→ EXERCISE MATERIALS:
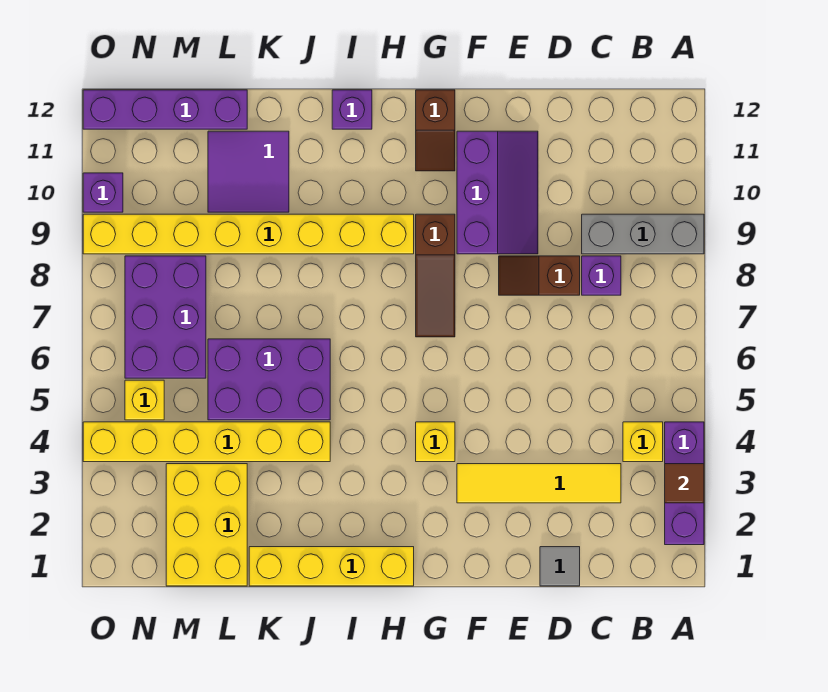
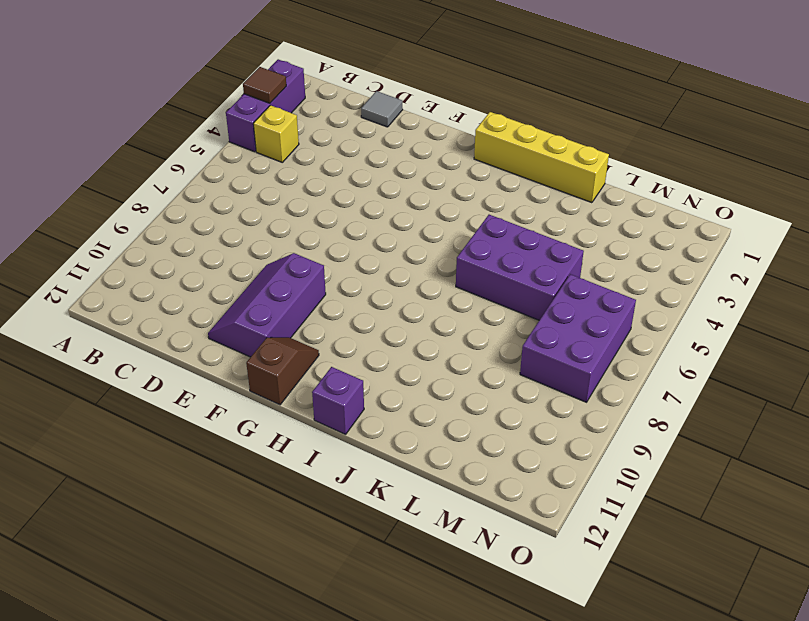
none -> grey brick A9:C9 level 1
none -> yellow tile C3:F3 level 1
none -> purple brick C8 level 1

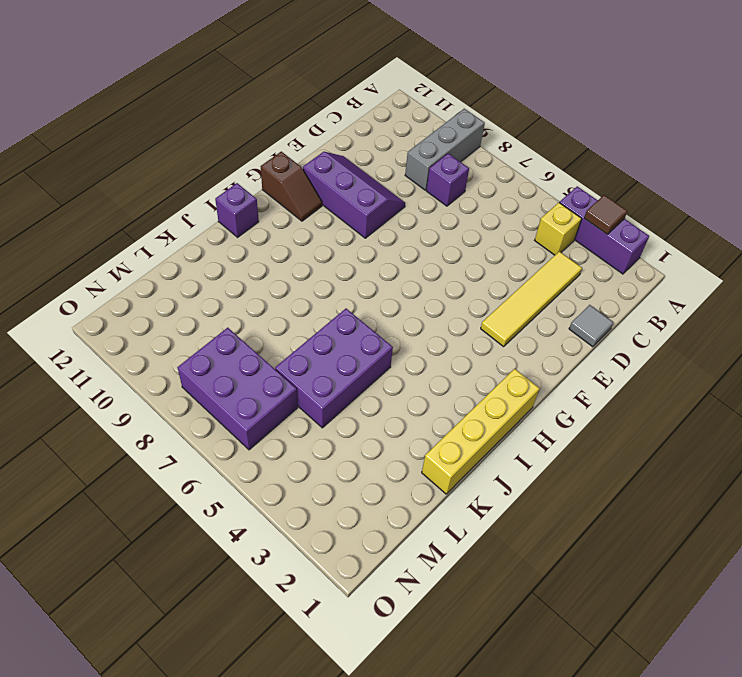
none -> brown slope D8:E8 level 1 top D
none -> yellow brick G4 level 1
none -> brown slope G7:G9 level 1 top 9

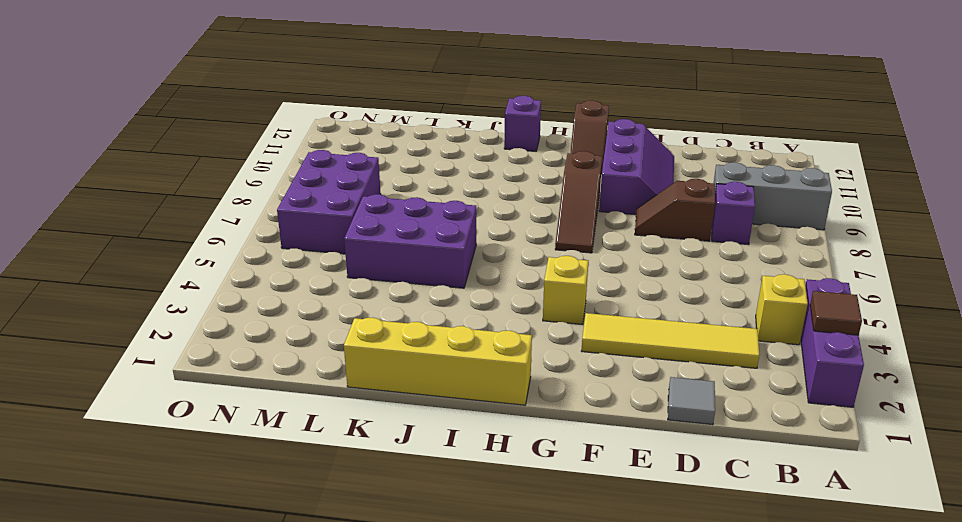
none -> yellow brick H9:O9 level 1
none -> yellow brick J4:O4 level 1
none -> purple tile K10:L11 level 1

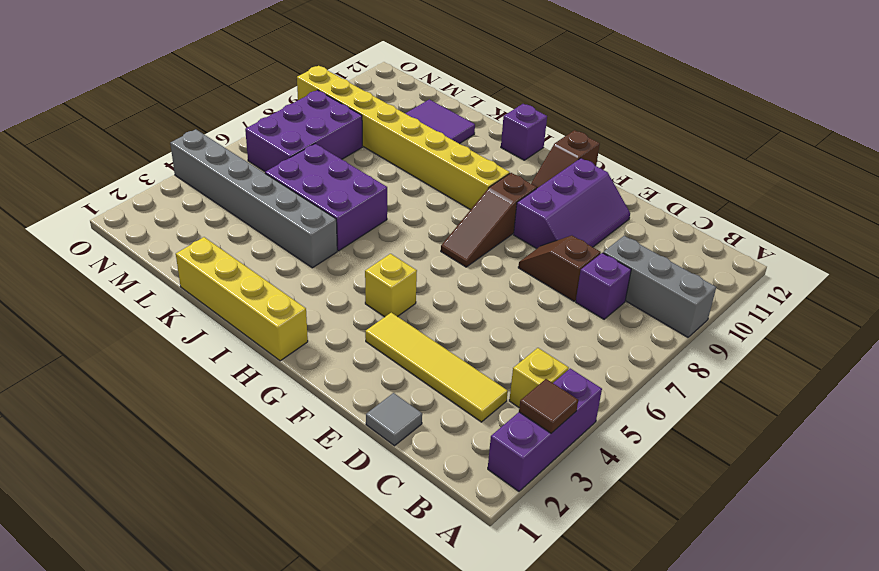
grey brick J4:O4 level 1 -> yellow brick J4:O4 level 1
none -> yellow brick L1:M3 level 1
none -> purple brick L12:O12 level 1
none -> yellow brick N5 level 1

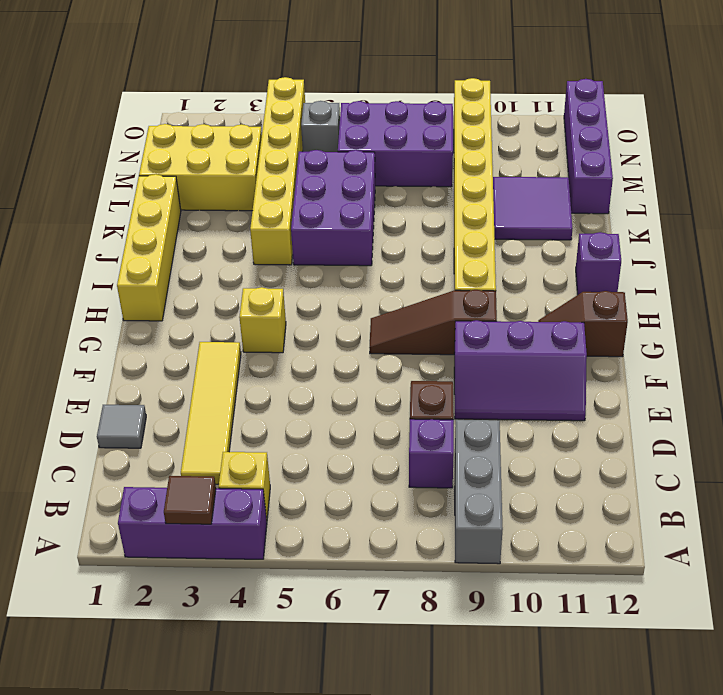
grey brick N5 level 1 -> yellow brick N5 level 1
none -> purple brick O10 level 1

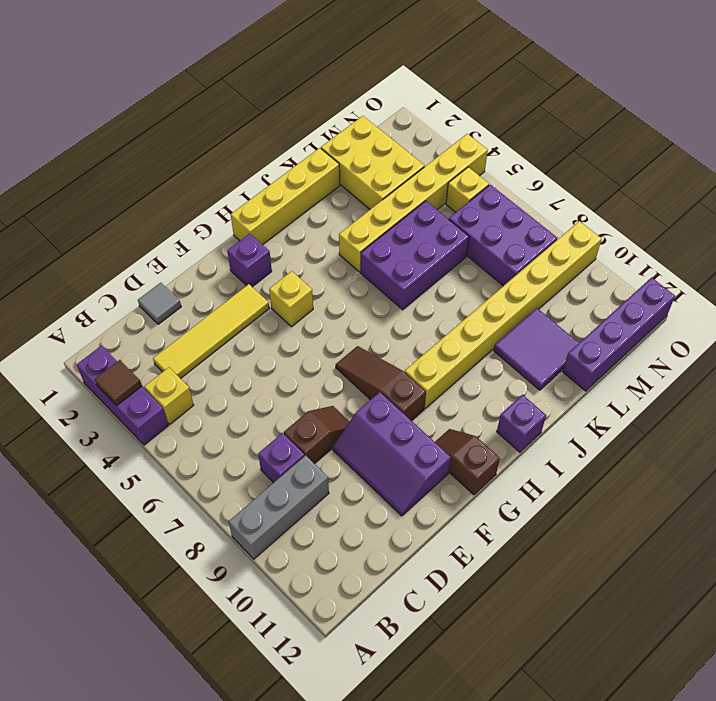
purple brick G2 level 1 -> purple brick O10 level 1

→ EXERCISE AIM: Could you filter the entries above for lines holding the string "tile" and copy them?

→ OUTPUT FOR THIS EXERCISE:
none -> yellow tile C3:F3 level 1
none -> purple tile K10:L11 level 1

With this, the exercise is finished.